■ REQUIRED ACTION ■
Locate every line in the records below that contains the word "none", and copy each one.

■ DATA ■

Segment Open

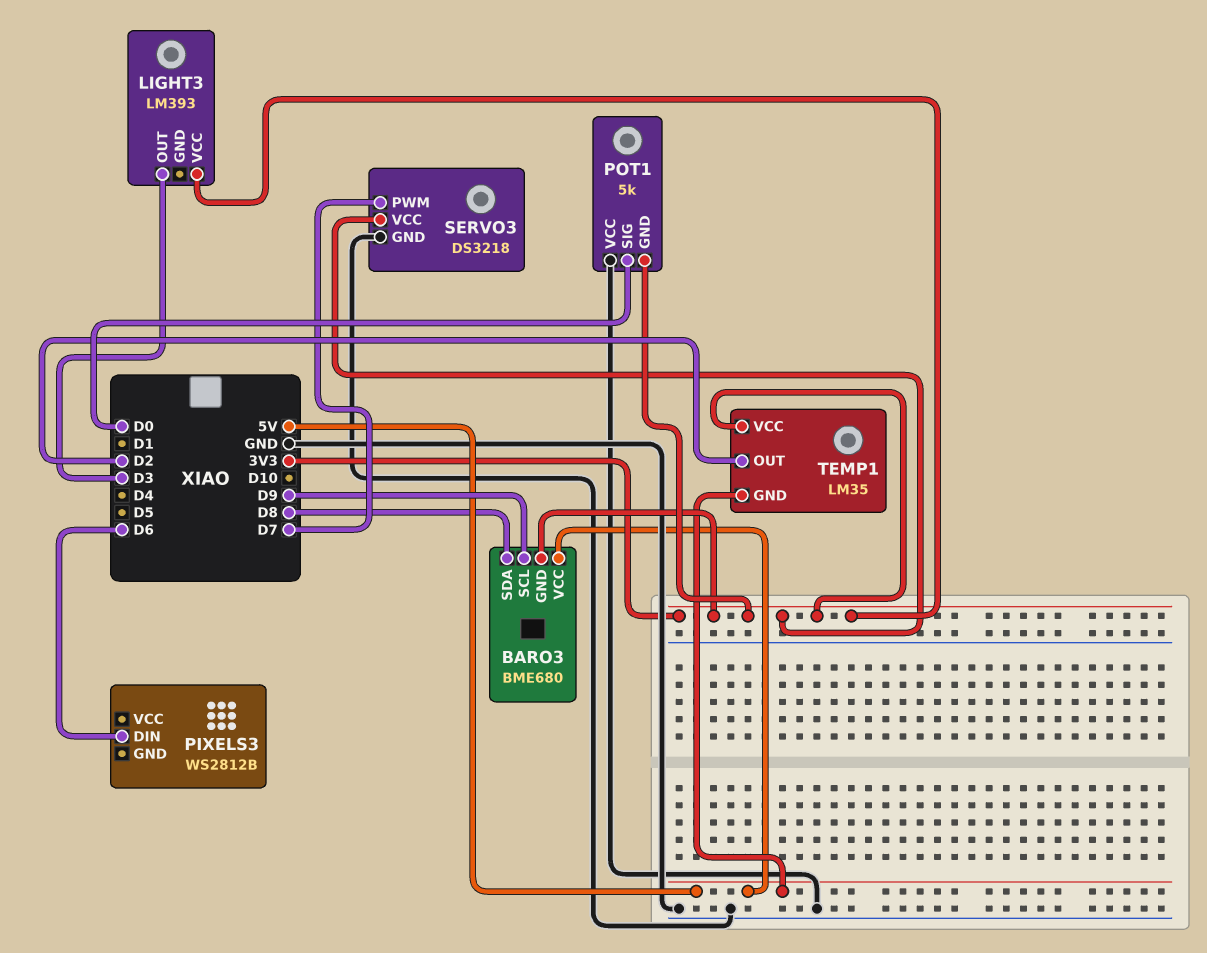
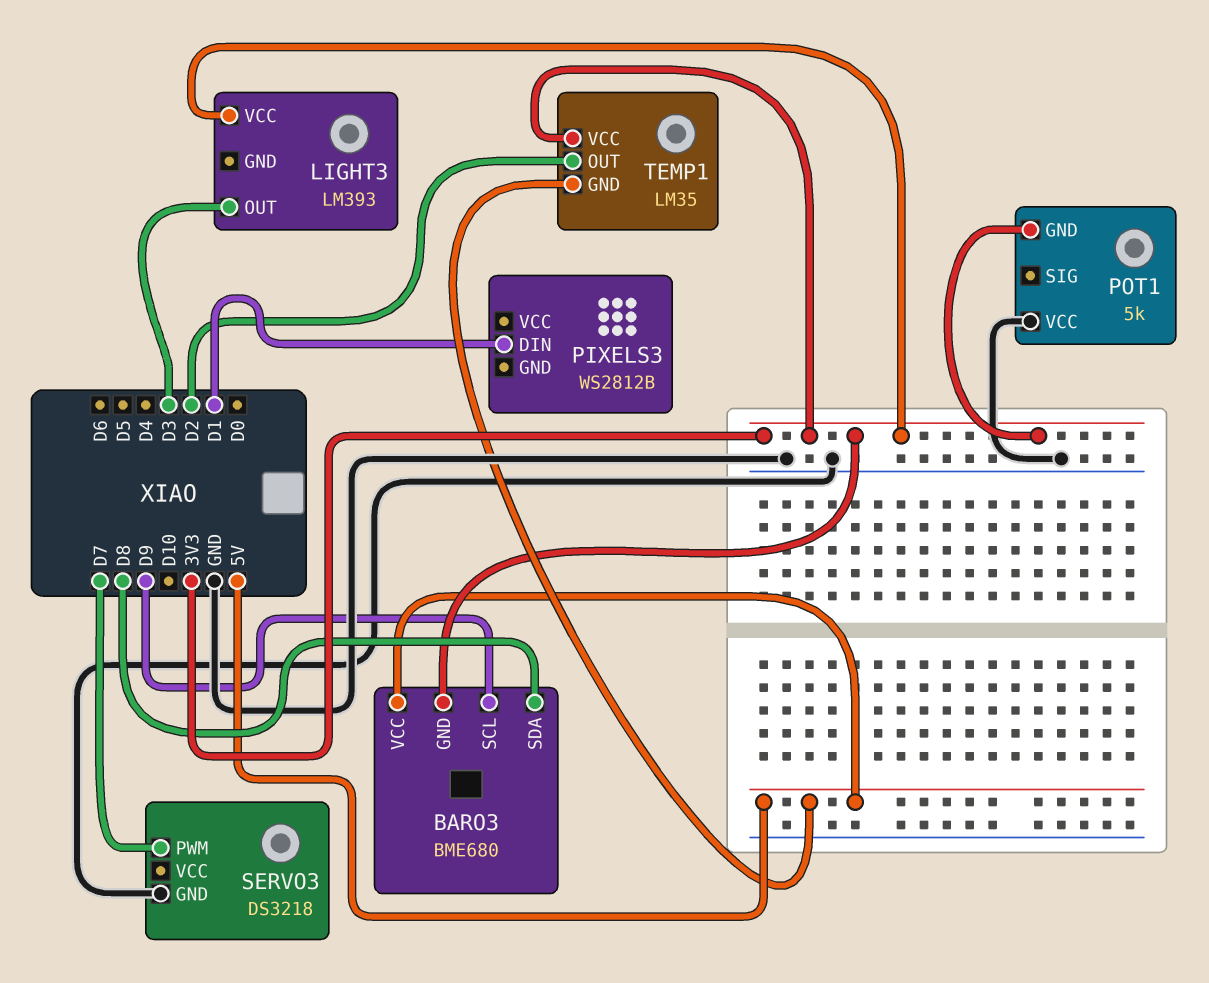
PIXELS3 pin DIN: D6 -> D1
POT1 pin SIG: D0 -> none
SERVO3 pin VCC: 3V3 -> none

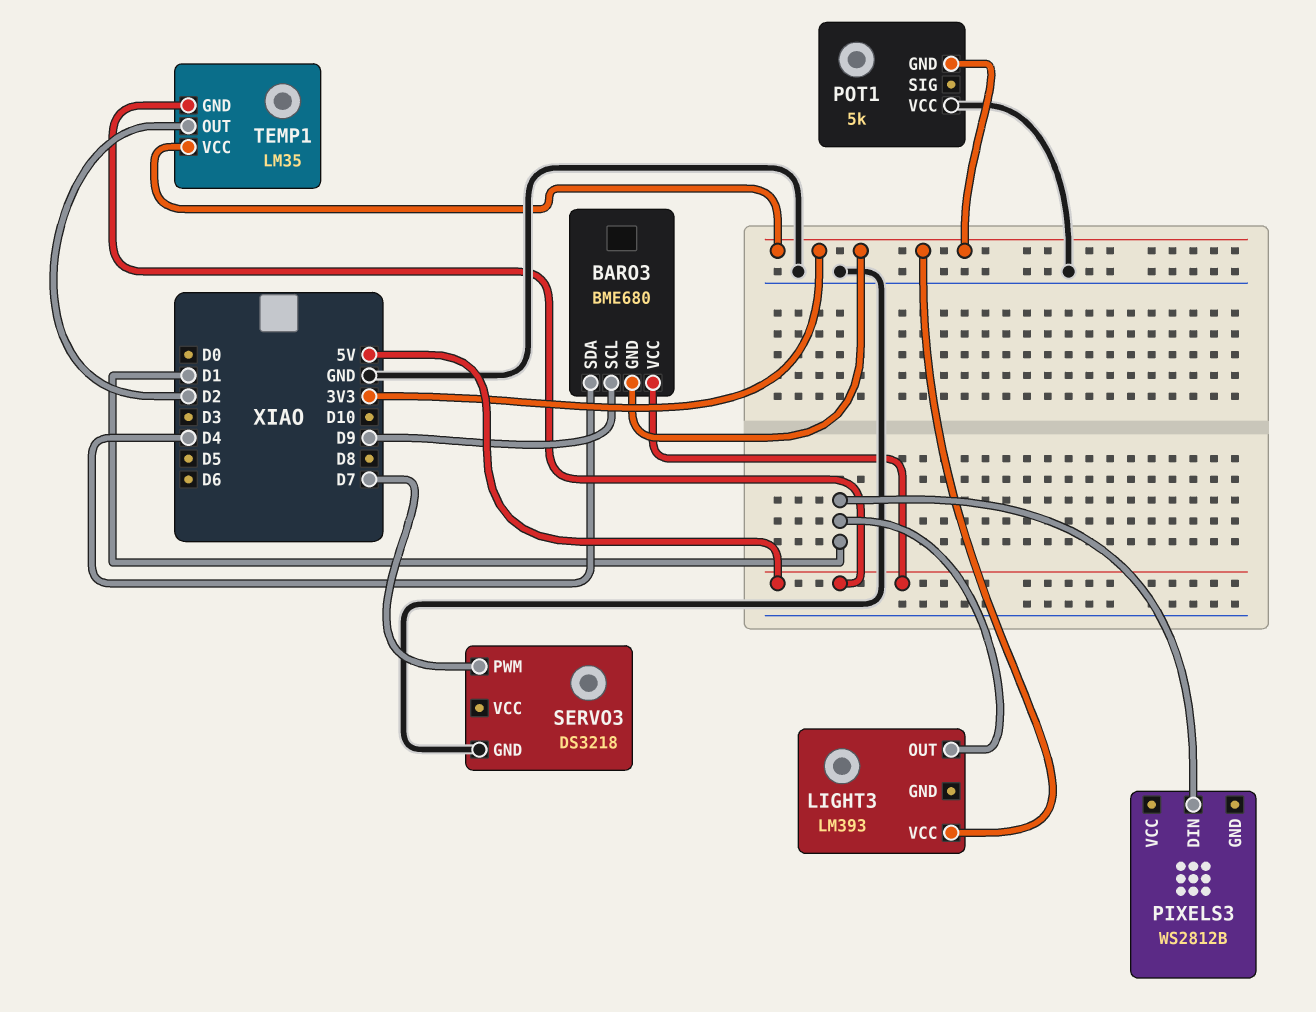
BARO3 pin SDA: D8 -> D4
LIGHT3 pin OUT: D3 -> D1

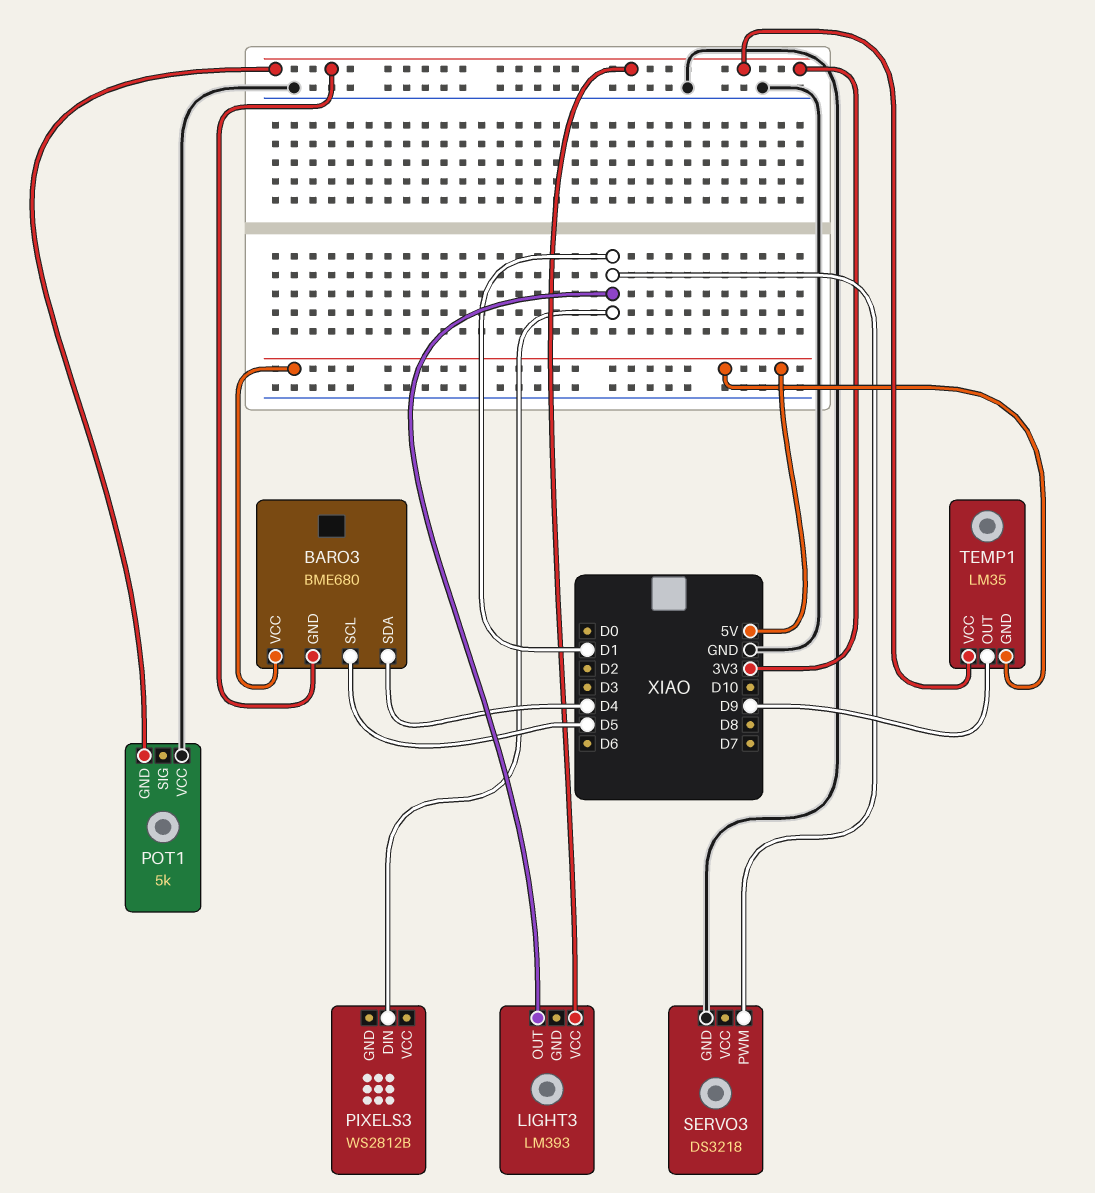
BARO3 pin SCL: D9 -> D5
SERVO3 pin PWM: D7 -> D1
TEMP1 pin OUT: D2 -> D9

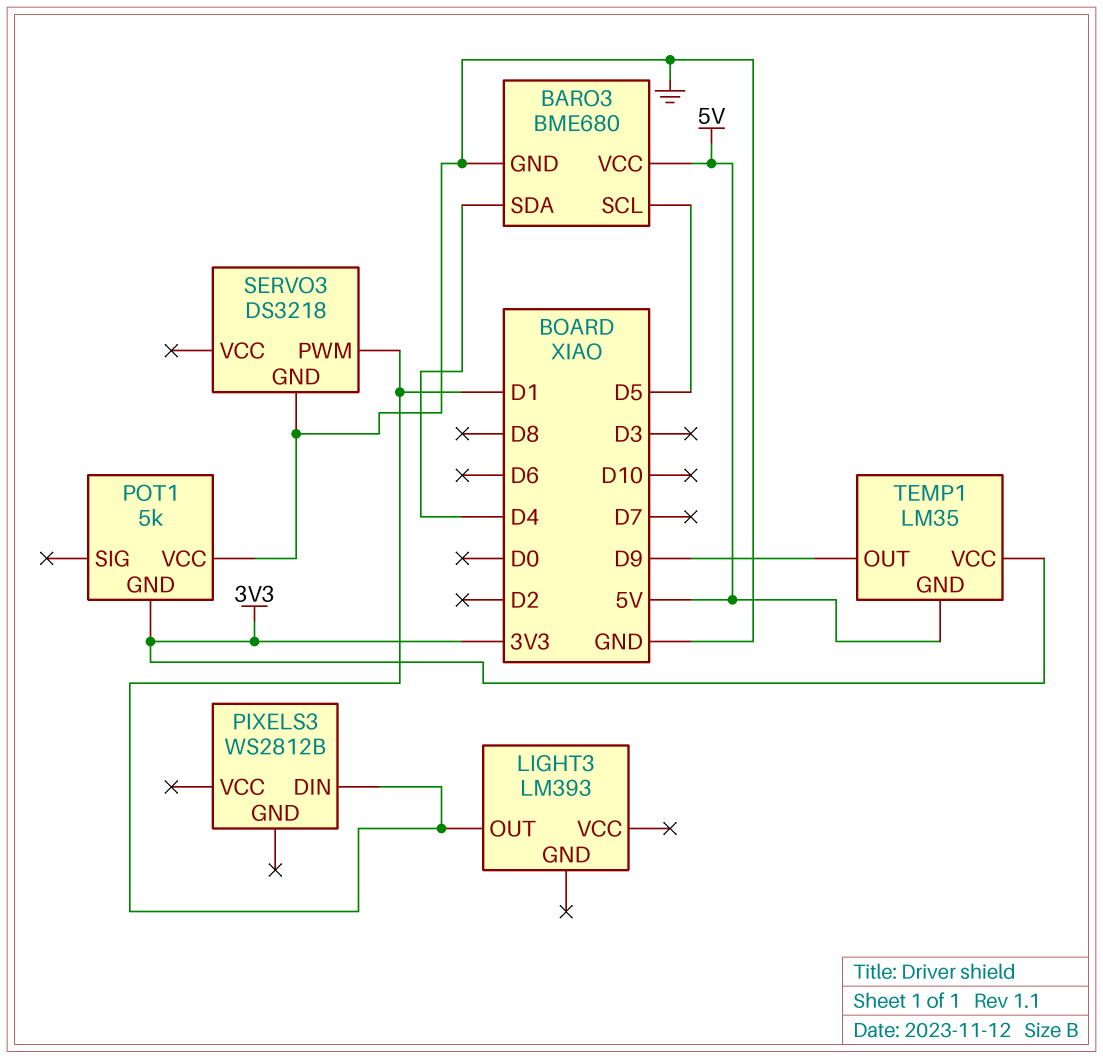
BARO3 pin GND: 3V3 -> GND
LIGHT3 pin VCC: 3V3 -> none

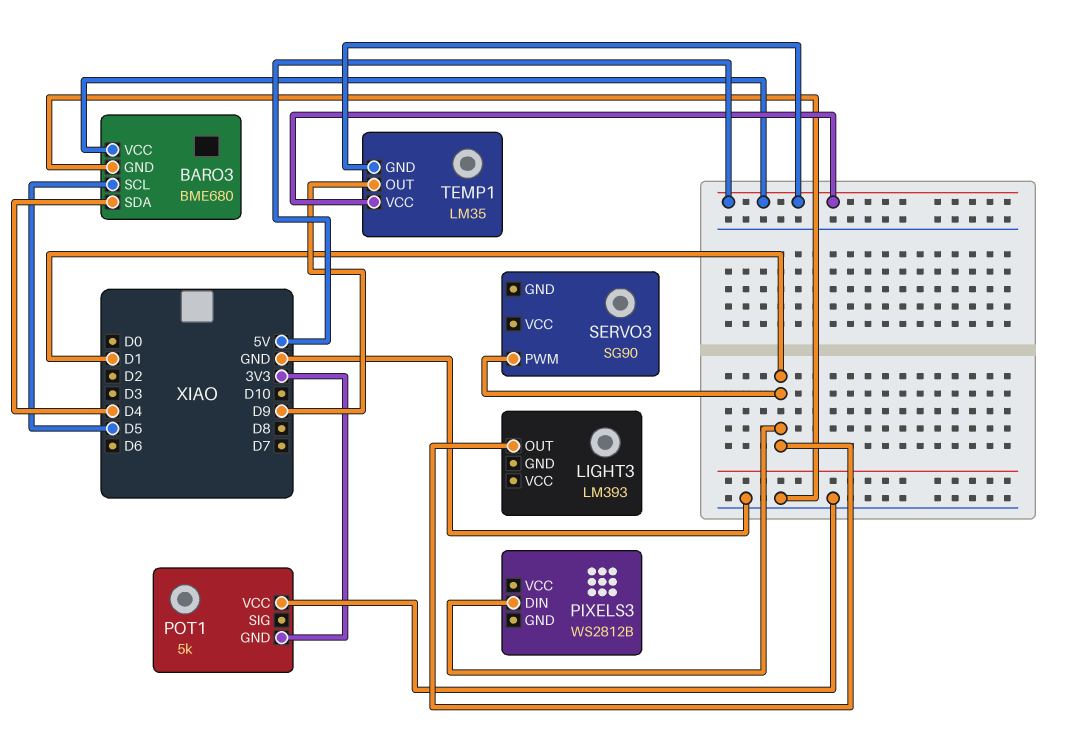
SERVO3: DS3218 -> SG90
SERVO3 pin GND: GND -> none
TEMP1 pin VCC: 3V3 -> 5V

Segment Closed

■ WRITTEN REPLY ■
POT1 pin SIG: D0 -> none
SERVO3 pin VCC: 3V3 -> none
LIGHT3 pin VCC: 3V3 -> none
SERVO3 pin GND: GND -> none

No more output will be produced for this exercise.